── DATA SECTION ──

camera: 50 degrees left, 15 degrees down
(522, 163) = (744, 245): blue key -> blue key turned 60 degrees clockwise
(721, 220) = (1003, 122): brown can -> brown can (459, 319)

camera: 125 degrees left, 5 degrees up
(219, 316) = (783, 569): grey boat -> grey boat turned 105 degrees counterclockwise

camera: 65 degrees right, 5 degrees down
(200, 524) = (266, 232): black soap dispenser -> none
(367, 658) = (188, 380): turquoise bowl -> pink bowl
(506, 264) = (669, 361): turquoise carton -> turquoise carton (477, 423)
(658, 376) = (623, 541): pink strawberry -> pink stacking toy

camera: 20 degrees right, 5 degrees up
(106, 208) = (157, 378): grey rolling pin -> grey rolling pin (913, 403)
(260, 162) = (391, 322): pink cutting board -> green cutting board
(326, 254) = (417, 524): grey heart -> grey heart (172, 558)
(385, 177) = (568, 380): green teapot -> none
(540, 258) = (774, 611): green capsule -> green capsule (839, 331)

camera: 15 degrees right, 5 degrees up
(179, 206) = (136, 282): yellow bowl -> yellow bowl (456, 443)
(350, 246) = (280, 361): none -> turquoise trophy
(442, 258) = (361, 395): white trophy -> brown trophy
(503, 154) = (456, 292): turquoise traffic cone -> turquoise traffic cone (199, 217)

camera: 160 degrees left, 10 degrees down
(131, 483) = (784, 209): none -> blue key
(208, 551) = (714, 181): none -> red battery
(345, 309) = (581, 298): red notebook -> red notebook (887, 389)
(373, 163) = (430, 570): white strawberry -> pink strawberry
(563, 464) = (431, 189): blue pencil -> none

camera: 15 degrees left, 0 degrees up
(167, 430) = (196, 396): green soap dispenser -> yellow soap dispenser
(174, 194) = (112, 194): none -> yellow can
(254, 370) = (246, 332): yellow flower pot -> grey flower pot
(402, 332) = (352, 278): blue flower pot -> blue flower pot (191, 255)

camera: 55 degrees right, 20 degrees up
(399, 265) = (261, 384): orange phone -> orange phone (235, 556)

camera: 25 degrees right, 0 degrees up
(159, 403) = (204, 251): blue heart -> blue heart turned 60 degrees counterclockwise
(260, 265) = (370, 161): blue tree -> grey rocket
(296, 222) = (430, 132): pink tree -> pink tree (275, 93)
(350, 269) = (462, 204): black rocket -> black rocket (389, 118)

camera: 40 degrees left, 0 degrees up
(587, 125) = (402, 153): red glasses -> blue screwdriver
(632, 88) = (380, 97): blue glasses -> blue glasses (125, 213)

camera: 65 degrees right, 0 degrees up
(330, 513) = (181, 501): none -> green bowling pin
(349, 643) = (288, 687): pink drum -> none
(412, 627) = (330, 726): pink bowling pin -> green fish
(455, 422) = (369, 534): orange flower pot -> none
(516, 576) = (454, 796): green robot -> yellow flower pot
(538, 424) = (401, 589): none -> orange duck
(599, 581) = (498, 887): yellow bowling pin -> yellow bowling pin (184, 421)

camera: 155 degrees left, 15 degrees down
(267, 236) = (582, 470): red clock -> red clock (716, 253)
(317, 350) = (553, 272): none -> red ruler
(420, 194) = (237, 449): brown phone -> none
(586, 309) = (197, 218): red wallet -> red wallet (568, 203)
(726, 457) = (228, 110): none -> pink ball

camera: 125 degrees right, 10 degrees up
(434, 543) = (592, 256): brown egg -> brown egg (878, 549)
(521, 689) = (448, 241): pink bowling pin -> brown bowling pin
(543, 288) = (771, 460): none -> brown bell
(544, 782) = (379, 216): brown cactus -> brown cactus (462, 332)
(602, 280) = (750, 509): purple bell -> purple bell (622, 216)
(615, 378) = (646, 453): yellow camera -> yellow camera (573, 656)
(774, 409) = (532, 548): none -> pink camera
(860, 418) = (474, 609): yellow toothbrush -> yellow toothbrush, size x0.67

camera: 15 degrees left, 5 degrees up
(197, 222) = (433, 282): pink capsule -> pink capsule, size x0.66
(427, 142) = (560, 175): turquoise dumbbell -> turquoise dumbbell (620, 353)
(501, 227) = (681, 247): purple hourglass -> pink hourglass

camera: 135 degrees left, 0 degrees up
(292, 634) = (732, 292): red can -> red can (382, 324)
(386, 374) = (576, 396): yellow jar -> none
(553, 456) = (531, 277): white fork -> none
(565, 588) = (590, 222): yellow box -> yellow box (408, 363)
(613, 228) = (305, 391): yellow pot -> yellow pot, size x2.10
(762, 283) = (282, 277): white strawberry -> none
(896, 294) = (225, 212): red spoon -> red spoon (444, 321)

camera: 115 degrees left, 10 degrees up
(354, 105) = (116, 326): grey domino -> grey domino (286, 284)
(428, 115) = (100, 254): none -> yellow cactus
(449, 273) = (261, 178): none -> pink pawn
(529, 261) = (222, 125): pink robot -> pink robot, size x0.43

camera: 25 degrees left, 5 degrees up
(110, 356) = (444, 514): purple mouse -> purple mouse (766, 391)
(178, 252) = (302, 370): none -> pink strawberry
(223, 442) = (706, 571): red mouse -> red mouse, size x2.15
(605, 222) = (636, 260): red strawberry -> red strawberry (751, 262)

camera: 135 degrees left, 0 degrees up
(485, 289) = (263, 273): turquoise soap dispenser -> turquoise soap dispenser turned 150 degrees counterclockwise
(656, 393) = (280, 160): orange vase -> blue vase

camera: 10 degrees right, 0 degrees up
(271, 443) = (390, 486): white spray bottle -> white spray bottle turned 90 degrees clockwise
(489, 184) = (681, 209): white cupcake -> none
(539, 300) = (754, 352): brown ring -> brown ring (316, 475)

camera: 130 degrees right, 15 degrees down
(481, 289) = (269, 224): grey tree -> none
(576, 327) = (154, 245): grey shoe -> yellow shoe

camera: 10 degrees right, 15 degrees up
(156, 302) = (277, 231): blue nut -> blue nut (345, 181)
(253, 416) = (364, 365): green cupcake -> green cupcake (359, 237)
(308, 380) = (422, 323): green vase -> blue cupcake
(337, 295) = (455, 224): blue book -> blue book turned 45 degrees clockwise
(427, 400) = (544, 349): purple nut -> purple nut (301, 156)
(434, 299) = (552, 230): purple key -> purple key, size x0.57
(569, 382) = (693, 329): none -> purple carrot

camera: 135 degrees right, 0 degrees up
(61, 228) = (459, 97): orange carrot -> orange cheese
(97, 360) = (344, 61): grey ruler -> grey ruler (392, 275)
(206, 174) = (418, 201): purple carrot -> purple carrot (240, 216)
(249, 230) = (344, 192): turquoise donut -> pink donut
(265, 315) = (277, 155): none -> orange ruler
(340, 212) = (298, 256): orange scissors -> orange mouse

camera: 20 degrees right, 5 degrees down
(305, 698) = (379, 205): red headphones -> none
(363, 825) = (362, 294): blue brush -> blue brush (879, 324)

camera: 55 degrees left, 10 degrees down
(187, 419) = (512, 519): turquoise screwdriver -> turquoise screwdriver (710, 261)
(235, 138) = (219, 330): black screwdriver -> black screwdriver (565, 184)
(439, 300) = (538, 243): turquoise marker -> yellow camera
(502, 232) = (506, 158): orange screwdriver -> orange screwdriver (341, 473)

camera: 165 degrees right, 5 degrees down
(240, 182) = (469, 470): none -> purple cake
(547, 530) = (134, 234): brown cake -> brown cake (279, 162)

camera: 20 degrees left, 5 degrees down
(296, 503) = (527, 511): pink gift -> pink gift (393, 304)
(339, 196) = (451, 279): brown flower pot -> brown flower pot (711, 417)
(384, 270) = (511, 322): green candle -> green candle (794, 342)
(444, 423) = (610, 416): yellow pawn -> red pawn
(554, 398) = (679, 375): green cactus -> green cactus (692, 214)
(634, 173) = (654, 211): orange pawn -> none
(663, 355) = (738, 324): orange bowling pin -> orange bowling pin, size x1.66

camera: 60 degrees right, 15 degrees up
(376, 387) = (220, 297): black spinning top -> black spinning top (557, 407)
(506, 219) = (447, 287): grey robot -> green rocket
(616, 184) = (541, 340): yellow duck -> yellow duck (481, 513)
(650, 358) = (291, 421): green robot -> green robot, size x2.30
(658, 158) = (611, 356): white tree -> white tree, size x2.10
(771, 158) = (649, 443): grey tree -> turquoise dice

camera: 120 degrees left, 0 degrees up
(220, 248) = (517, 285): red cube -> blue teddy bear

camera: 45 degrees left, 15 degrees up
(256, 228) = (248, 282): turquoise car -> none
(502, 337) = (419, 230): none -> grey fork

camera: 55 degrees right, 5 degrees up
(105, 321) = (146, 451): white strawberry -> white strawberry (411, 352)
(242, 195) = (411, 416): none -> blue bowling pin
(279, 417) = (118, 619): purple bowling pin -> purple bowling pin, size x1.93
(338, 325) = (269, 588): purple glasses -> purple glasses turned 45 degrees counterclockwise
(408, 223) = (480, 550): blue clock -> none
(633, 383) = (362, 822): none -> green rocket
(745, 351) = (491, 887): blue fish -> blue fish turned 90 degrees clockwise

───

ABOUT THIS EXERCISE => Retype only this portion of the data above: the line containing "(896, 294) = (225, 212): red", the line containing "(110, 356) = (444, 514): purple", and all lines between them, exactly.

EXERCISE SOLUTION =>
(896, 294) = (225, 212): red spoon -> red spoon (444, 321)

camera: 115 degrees left, 10 degrees up
(354, 105) = (116, 326): grey domino -> grey domino (286, 284)
(428, 115) = (100, 254): none -> yellow cactus
(449, 273) = (261, 178): none -> pink pawn
(529, 261) = (222, 125): pink robot -> pink robot, size x0.43

camera: 25 degrees left, 5 degrees up
(110, 356) = (444, 514): purple mouse -> purple mouse (766, 391)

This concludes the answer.